**Instructions for the task:**
Count every line in the following entries that holds the word "type". Only the number should be given.

Start of Data for this task

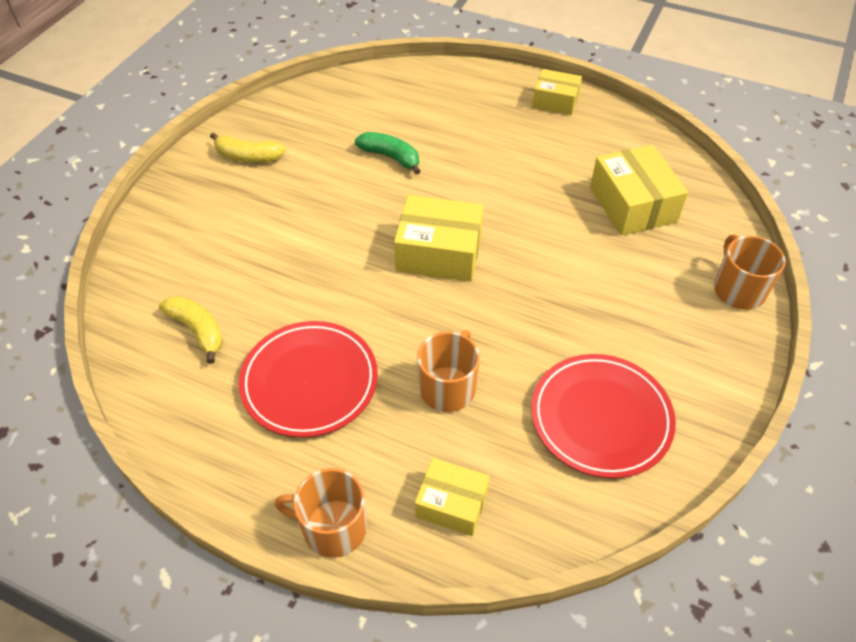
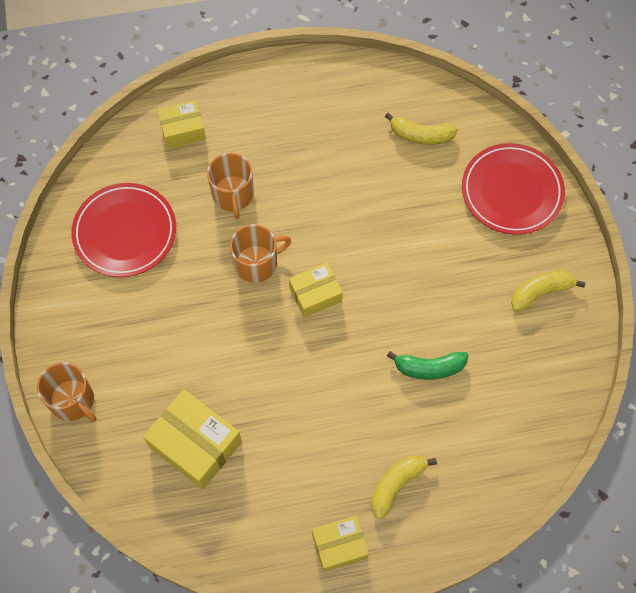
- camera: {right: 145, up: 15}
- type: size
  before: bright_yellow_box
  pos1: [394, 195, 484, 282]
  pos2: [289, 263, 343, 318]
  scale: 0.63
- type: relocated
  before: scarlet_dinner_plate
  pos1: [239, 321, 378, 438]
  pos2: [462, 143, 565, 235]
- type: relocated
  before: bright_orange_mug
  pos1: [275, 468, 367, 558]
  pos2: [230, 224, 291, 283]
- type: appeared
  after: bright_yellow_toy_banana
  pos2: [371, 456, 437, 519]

End of Data for this task

**Reply to the task:**
4